→ **Work instruction**:
Below are records with pictures in them; print them exactly, omitting the pictures.

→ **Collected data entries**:
◆ ◆ ◆ ◆ ◆

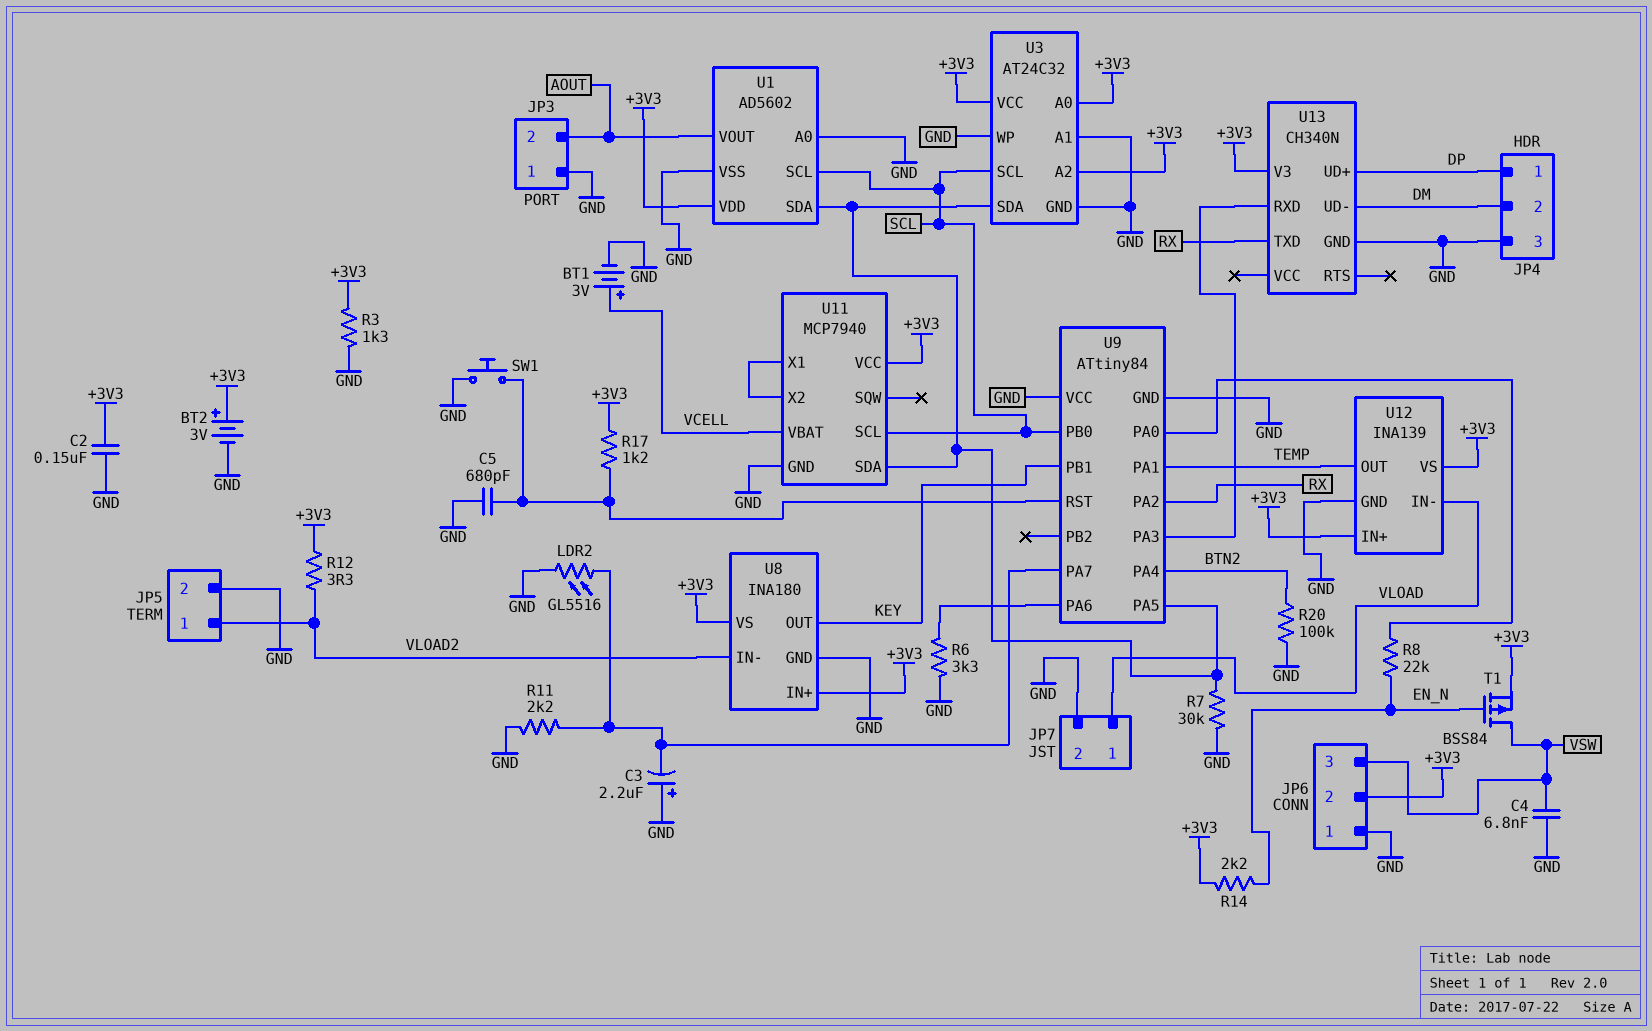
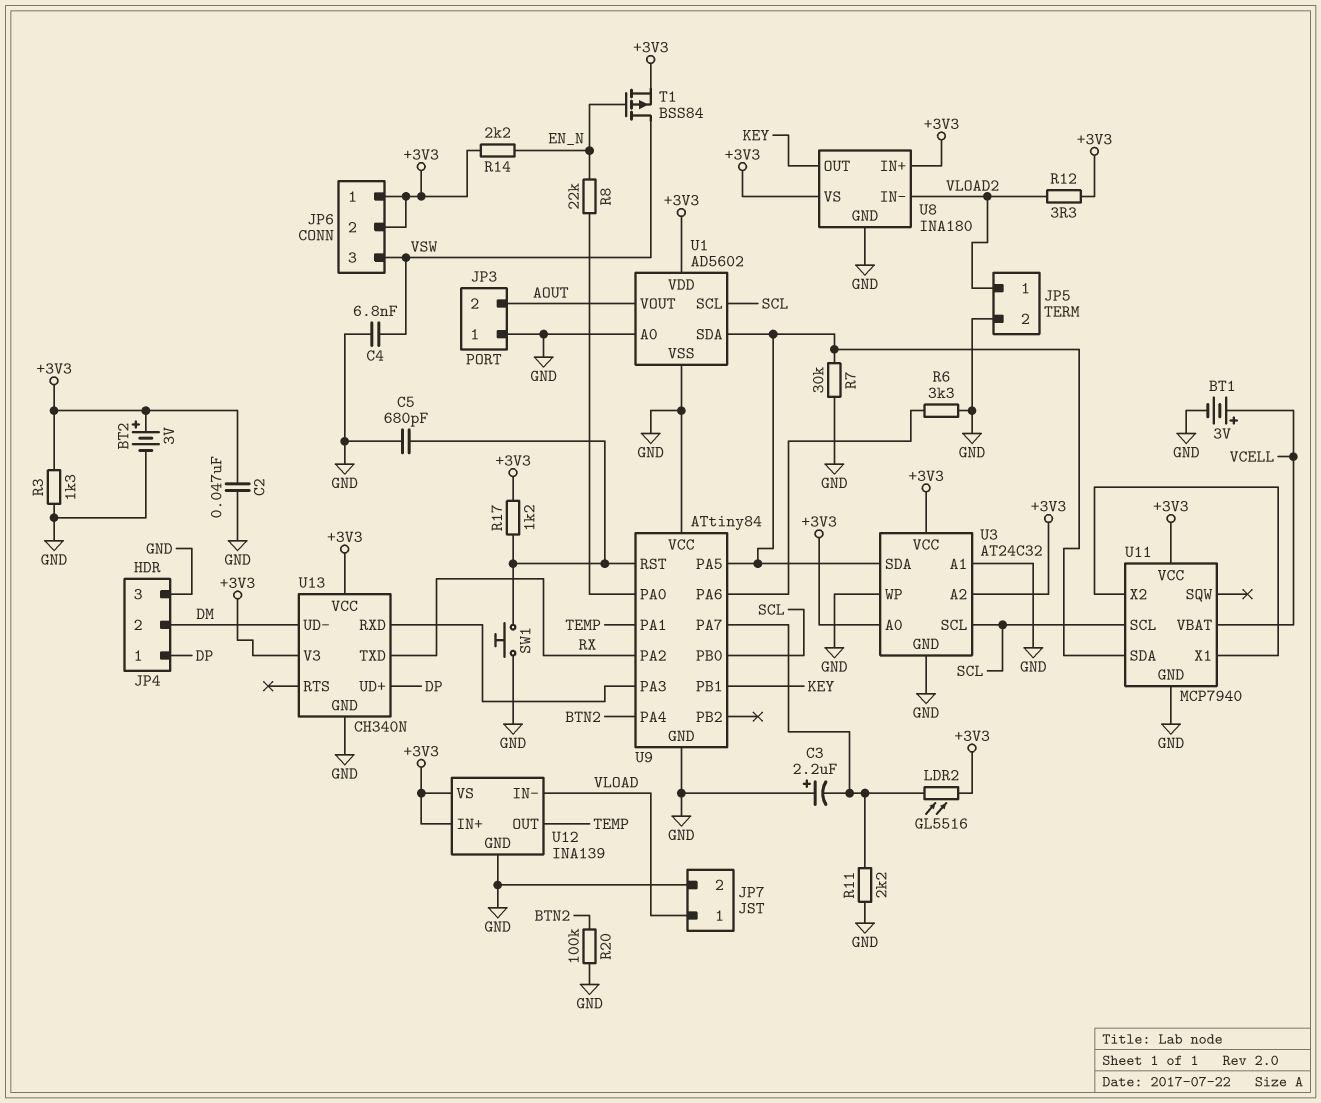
C2: 150nF (+3V3, GND) -> 47nF (+3V3, GND)
JP6 pin 1: GND -> +3V3
LDR2: GL5516 (GND, U9/PA7) -> GL5516 (+3V3, U9/PA7)
U13 pin VCC: none -> +3V3

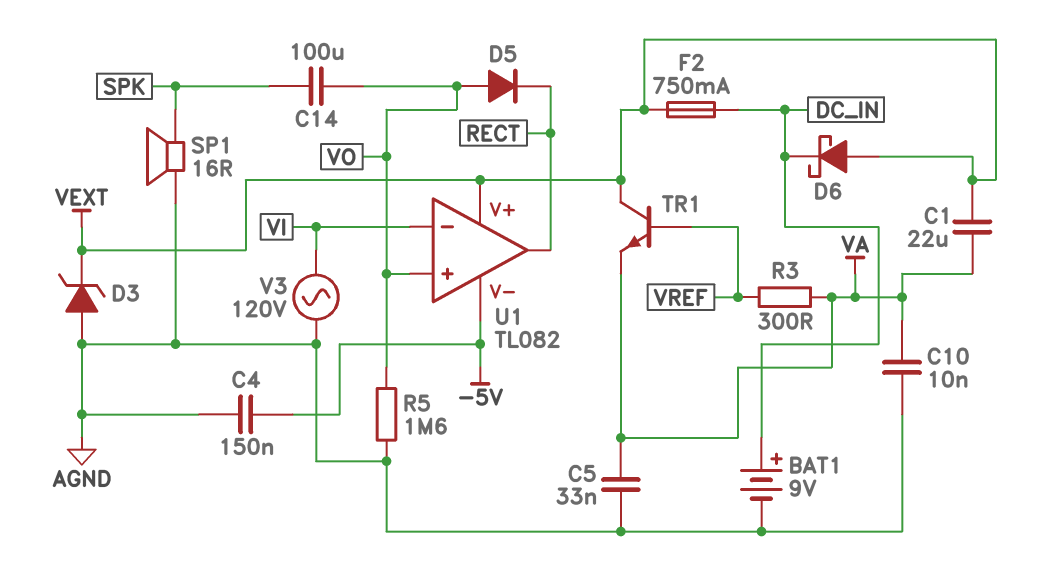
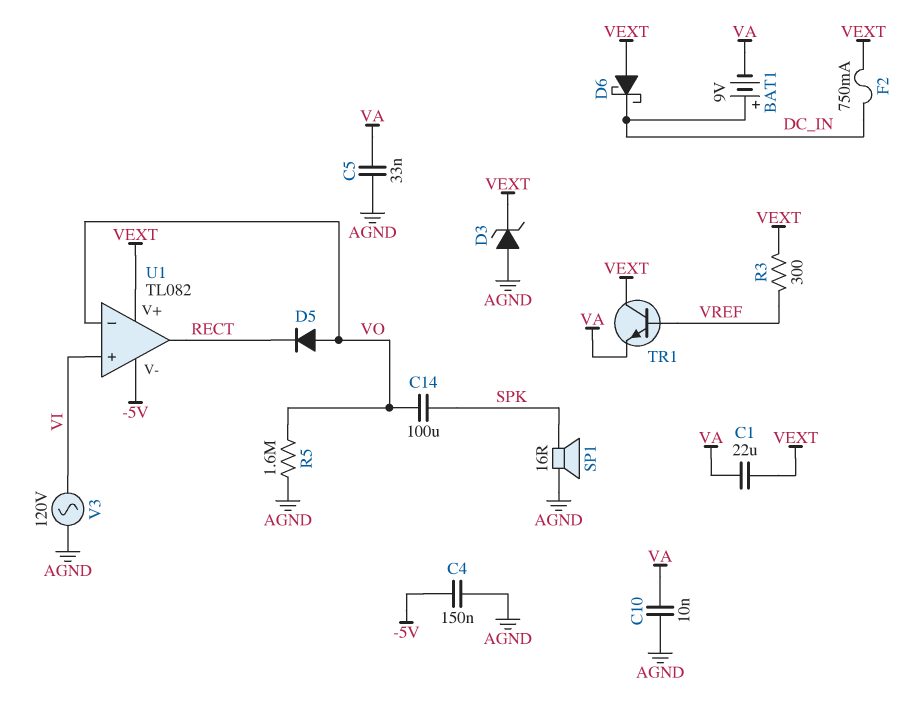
BAT1: 9V (plus DC_IN, minus AGND) -> 9V (plus DC_IN, minus VA)
R3: 300 (VA, VREF) -> 300 (VEXT, VREF)
U1 pin in+: VO -> VI
U1 pin in-: VI -> VO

◆ ◆ ◆ ◆ ◆

→ **Solution to this problem**:
C2: 150nF (+3V3, GND) -> 47nF (+3V3, GND)
JP6 pin 1: GND -> +3V3
LDR2: GL5516 (GND, U9/PA7) -> GL5516 (+3V3, U9/PA7)
U13 pin VCC: none -> +3V3

BAT1: 9V (plus DC_IN, minus AGND) -> 9V (plus DC_IN, minus VA)
R3: 300 (VA, VREF) -> 300 (VEXT, VREF)
U1 pin in+: VO -> VI
U1 pin in-: VI -> VO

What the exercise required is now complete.